* What to work on
Pick out every line in the items below that contains the string "alto", and copy each one unchanged.

* Dataset extract

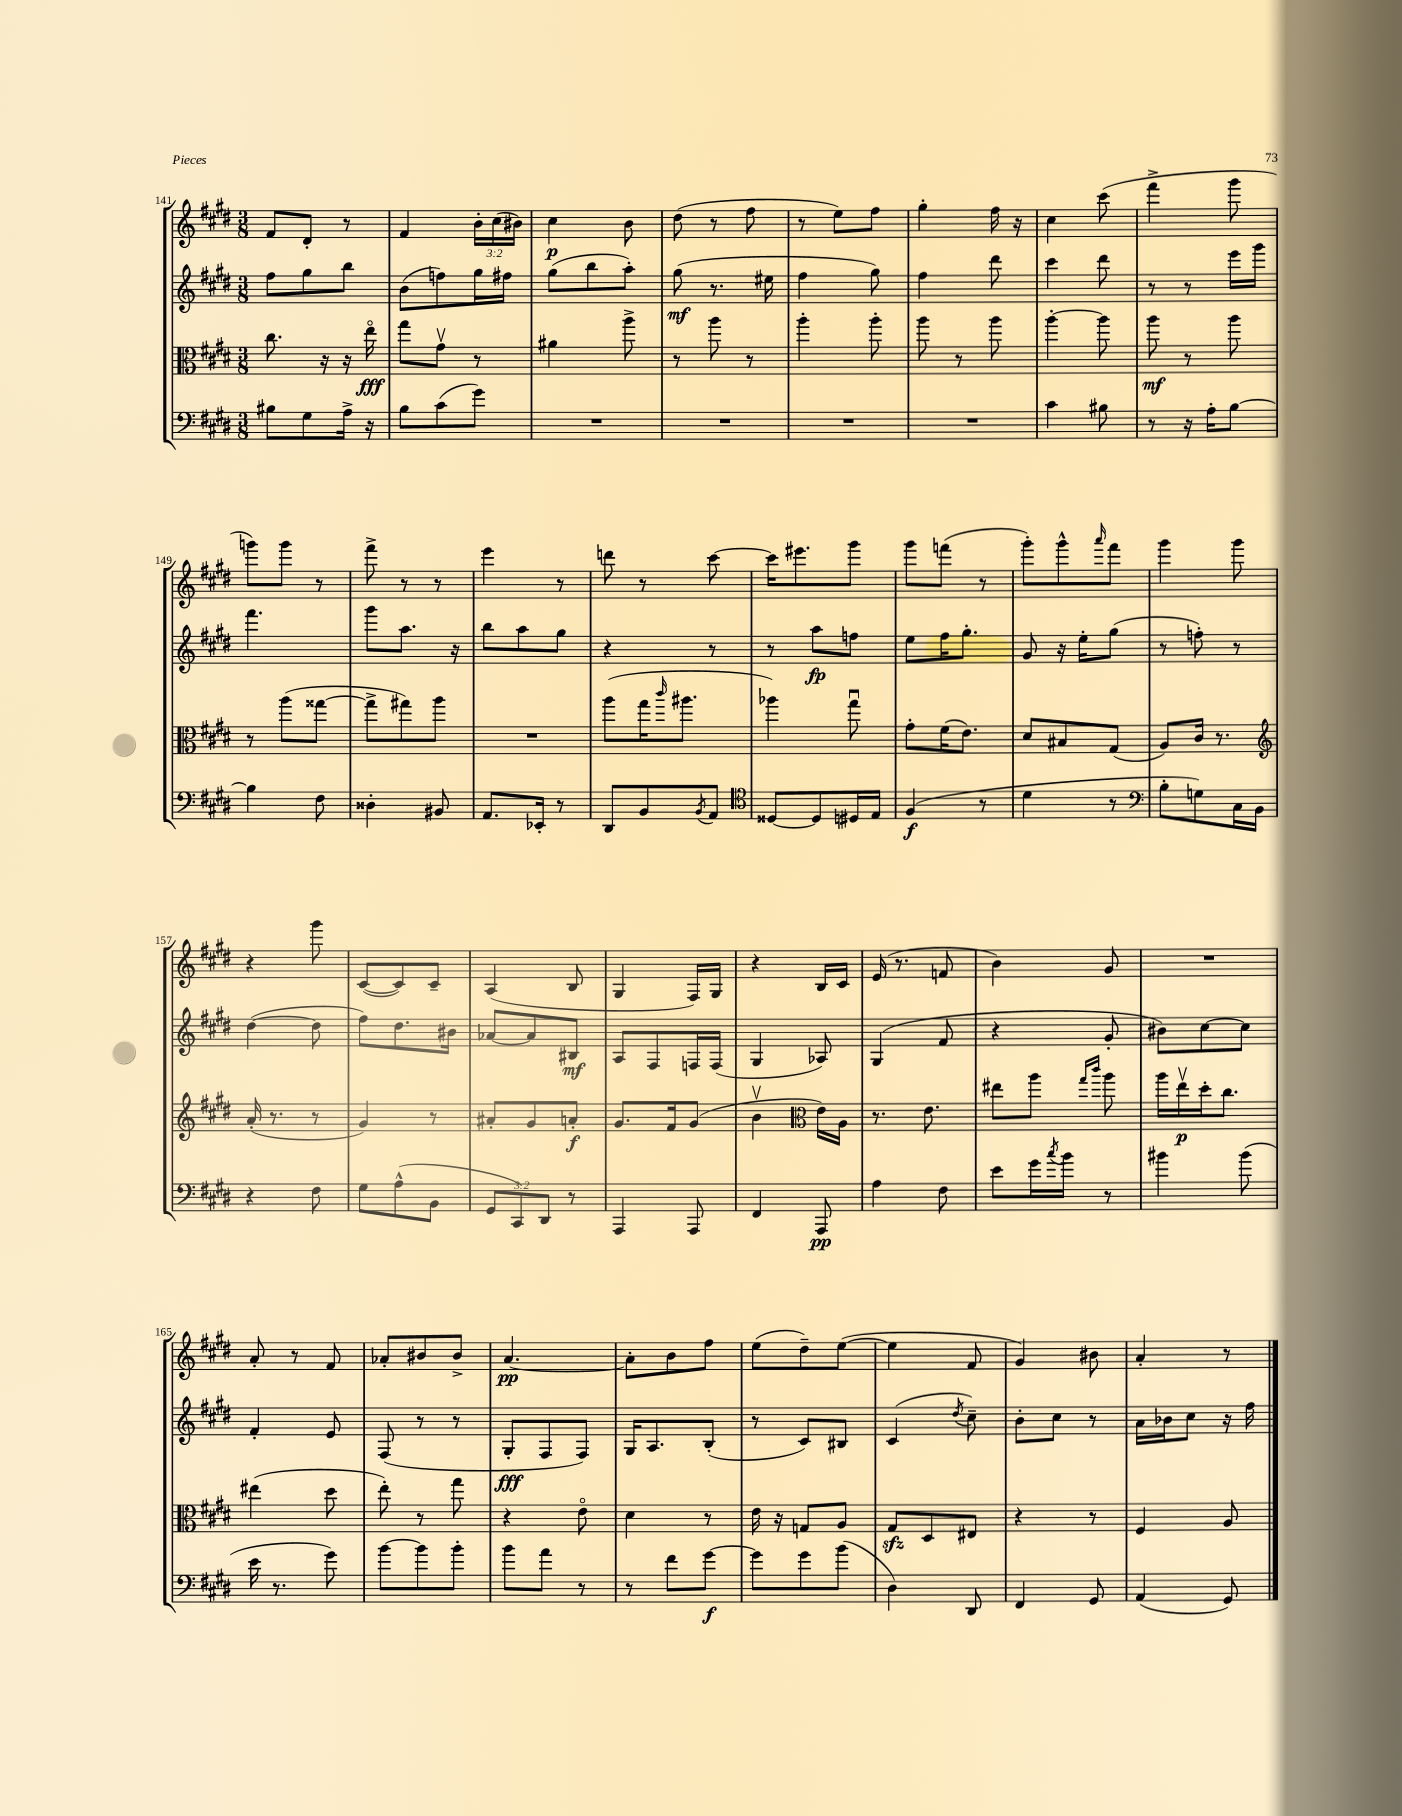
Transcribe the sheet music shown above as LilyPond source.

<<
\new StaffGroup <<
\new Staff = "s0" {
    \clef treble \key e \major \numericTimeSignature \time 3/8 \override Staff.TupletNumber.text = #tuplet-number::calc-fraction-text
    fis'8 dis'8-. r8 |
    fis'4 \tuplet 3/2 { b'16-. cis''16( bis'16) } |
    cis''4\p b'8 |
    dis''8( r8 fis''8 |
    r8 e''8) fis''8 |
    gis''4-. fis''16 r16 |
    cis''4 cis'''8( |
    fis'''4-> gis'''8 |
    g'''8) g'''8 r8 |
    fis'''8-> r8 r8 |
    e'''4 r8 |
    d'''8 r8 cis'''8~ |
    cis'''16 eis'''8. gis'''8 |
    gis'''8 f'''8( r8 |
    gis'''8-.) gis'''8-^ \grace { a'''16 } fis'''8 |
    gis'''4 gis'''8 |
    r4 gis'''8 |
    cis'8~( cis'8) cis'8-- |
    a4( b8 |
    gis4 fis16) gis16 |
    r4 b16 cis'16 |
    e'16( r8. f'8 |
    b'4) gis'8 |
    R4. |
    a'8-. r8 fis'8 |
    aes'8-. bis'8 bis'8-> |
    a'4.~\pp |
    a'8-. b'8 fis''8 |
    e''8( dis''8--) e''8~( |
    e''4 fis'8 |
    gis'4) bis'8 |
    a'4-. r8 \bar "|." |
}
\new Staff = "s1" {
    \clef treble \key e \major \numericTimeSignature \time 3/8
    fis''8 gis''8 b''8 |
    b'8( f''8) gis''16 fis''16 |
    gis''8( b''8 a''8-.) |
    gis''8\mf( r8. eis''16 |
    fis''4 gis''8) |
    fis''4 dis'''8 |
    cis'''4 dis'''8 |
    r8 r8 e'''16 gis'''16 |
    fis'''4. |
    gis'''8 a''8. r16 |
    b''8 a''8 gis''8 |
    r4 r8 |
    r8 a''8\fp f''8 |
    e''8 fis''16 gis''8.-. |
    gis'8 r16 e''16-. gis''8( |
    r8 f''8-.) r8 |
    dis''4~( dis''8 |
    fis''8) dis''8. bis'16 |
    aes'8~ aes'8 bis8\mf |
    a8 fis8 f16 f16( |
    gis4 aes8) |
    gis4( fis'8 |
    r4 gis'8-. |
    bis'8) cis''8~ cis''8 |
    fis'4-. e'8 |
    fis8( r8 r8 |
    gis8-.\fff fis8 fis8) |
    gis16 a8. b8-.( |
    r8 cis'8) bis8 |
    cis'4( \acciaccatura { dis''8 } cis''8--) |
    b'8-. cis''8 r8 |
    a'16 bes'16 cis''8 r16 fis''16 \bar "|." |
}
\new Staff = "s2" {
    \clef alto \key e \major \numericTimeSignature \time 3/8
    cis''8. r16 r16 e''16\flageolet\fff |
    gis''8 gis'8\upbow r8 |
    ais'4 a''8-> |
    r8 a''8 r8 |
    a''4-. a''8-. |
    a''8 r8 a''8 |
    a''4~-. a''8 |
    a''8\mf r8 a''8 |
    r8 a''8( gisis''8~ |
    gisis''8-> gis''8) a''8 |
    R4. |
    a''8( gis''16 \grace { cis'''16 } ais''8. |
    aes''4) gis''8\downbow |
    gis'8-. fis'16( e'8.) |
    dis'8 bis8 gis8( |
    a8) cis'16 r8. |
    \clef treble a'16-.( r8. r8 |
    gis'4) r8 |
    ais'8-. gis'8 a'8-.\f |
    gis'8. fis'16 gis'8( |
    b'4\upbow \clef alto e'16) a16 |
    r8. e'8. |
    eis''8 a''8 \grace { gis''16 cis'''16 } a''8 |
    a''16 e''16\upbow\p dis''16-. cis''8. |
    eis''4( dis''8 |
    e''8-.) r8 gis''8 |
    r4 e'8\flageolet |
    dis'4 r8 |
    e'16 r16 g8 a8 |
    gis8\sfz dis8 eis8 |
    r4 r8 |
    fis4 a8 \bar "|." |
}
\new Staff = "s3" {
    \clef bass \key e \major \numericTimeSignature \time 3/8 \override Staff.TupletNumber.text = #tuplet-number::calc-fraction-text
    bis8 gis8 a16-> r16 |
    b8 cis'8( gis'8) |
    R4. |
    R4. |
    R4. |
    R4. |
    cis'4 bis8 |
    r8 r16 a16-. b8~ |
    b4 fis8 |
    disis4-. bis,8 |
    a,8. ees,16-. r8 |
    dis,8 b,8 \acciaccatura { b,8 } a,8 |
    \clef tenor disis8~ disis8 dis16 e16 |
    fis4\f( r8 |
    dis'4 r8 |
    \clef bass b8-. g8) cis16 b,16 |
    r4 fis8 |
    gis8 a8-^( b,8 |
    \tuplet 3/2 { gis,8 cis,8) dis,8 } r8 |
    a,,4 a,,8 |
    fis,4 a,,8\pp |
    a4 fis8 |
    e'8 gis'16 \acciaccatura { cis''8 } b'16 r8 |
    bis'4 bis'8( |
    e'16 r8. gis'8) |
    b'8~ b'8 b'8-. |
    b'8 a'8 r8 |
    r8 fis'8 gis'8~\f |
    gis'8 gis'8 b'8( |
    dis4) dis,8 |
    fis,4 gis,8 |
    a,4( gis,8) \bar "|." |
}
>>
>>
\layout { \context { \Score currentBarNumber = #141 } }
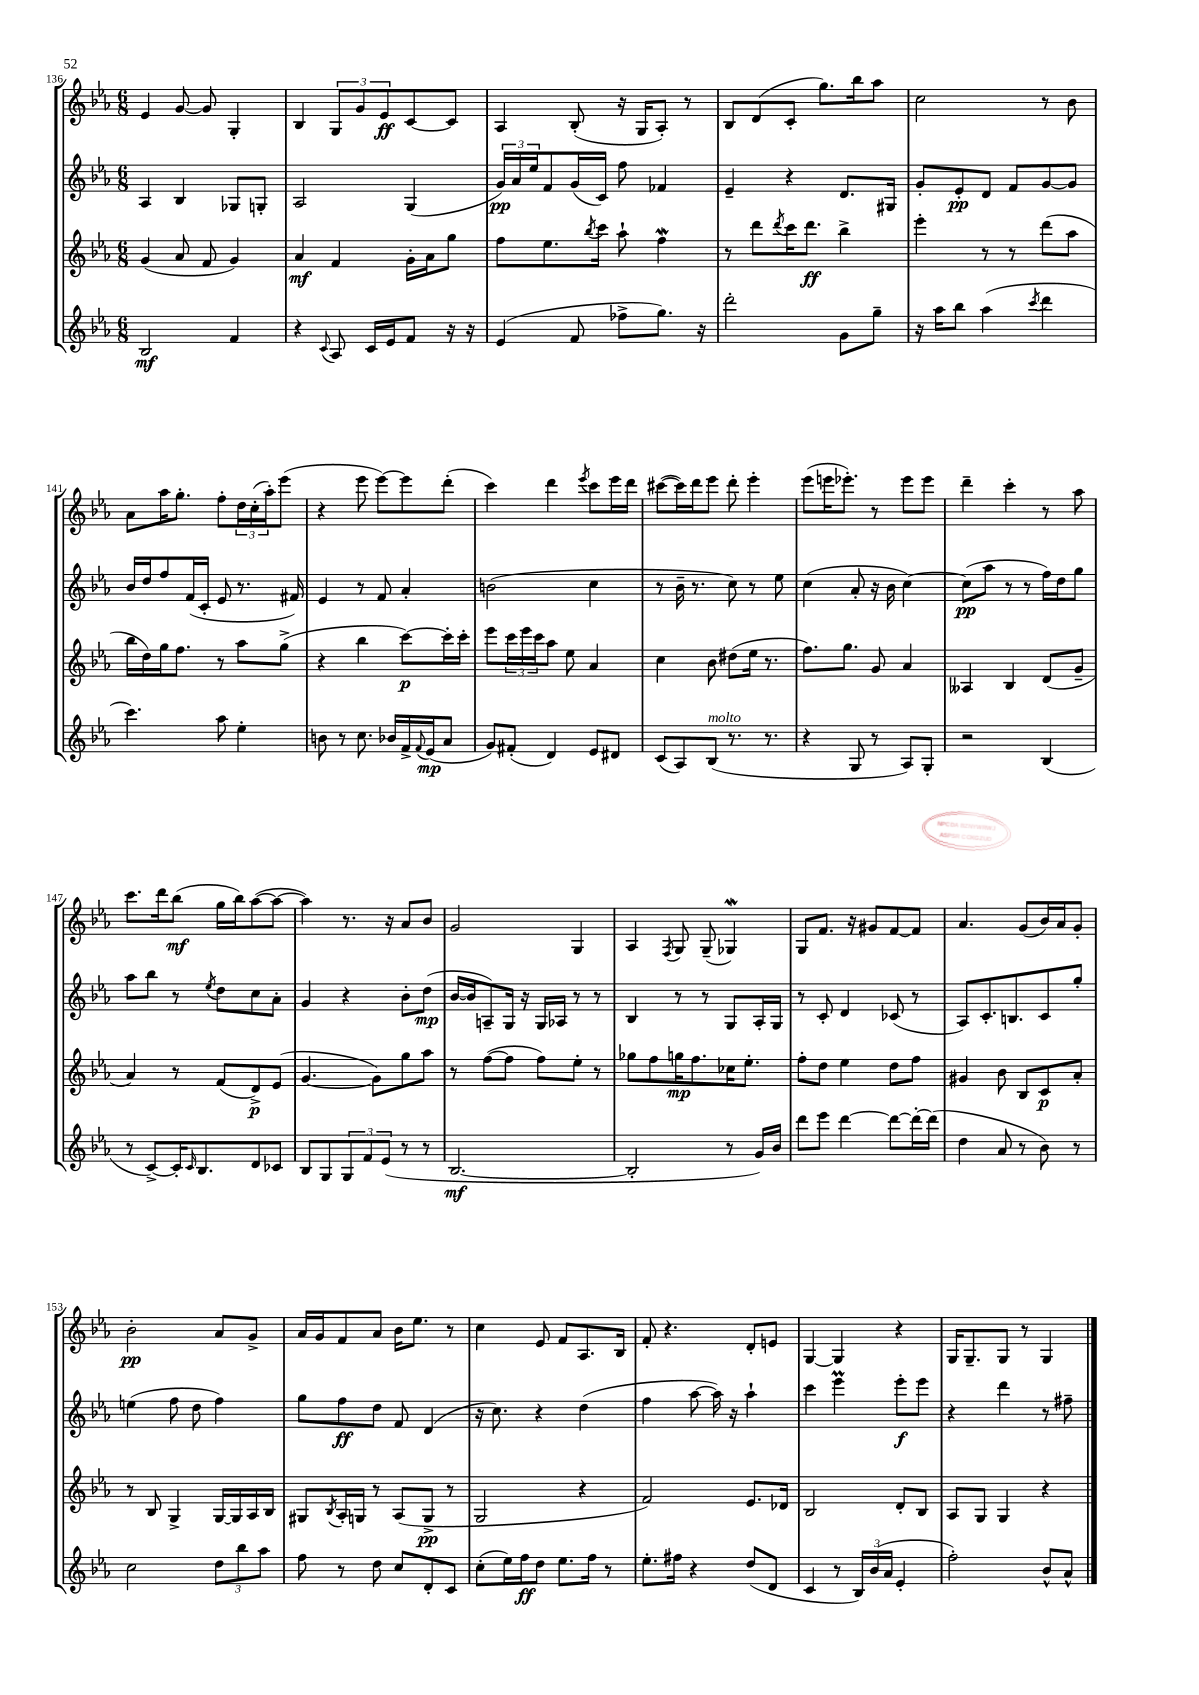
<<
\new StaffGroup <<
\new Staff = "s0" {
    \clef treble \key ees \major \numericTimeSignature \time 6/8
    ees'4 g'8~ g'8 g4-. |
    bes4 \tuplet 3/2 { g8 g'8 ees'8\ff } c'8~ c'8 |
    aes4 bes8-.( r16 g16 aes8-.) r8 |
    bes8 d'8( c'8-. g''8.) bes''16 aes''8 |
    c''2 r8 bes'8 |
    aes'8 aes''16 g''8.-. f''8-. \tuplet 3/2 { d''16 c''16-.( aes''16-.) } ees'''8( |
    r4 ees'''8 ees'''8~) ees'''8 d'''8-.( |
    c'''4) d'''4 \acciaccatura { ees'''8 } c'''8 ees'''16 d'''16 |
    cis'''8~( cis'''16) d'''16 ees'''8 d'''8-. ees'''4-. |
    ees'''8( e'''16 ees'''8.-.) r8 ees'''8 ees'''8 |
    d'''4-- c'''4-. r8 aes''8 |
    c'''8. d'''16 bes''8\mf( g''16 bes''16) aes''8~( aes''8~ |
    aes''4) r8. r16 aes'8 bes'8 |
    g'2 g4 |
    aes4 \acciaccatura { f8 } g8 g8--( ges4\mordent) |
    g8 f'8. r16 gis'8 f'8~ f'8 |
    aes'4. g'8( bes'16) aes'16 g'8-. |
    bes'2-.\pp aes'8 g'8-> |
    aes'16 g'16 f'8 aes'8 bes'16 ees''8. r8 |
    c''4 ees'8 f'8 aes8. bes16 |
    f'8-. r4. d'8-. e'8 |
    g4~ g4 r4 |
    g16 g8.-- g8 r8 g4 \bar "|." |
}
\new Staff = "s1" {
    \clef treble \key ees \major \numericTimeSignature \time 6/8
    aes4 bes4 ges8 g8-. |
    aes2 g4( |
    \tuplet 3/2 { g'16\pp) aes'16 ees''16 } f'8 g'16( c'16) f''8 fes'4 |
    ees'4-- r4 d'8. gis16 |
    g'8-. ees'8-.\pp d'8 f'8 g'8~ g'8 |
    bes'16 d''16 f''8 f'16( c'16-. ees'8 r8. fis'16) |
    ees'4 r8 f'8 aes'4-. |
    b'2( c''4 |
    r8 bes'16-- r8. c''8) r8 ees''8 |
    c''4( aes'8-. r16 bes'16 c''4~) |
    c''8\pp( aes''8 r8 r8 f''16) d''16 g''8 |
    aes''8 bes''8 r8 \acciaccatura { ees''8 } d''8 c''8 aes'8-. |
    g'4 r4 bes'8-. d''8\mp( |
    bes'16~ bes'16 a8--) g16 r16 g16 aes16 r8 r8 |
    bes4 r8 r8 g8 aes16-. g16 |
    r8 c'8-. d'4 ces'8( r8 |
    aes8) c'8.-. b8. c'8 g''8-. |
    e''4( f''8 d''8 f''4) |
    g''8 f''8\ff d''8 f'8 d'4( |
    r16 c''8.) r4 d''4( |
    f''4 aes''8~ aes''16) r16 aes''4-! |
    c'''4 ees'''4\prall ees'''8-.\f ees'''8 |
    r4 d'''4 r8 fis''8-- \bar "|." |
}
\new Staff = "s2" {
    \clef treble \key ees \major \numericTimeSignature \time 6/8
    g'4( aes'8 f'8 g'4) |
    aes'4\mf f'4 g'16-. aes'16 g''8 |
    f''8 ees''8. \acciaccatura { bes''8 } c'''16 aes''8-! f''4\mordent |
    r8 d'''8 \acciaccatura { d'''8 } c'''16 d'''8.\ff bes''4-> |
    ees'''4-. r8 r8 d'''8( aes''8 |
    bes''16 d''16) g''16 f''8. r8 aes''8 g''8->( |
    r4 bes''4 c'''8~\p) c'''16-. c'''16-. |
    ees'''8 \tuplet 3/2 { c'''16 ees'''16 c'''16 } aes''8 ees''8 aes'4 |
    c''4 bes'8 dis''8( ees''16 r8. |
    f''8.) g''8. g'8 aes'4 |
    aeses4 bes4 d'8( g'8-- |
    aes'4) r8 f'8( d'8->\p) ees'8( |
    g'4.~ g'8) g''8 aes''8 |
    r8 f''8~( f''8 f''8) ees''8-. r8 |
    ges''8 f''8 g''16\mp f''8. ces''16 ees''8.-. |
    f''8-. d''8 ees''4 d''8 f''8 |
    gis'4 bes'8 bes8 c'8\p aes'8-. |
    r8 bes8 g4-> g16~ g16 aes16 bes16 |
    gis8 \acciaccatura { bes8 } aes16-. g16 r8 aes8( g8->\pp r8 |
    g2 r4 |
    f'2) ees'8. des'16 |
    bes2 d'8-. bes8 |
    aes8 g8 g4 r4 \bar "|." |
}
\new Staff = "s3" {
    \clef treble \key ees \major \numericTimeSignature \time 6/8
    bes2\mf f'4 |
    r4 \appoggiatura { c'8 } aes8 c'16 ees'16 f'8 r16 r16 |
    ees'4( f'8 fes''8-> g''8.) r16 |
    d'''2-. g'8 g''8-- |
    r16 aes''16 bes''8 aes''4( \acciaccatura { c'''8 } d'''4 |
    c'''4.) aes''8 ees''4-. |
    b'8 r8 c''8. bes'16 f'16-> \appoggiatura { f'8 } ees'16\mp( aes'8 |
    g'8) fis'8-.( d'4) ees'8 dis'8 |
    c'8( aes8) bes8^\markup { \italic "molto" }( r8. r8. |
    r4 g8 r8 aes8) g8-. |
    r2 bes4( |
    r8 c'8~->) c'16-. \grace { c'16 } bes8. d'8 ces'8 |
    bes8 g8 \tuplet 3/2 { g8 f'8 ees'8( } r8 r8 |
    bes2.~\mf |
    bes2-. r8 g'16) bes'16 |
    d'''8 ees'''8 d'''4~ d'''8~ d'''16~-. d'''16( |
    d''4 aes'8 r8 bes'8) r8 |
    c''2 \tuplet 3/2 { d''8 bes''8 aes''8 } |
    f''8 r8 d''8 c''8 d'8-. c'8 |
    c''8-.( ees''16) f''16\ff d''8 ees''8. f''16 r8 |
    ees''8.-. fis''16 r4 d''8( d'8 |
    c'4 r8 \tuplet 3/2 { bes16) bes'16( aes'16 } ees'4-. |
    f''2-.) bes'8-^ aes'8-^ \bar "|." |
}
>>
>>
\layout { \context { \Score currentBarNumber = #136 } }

* Task response
    \clef alto \key e \major \numericTimeSignature \time 3/8
    b'4\upbow \clef alto e'16) a16 |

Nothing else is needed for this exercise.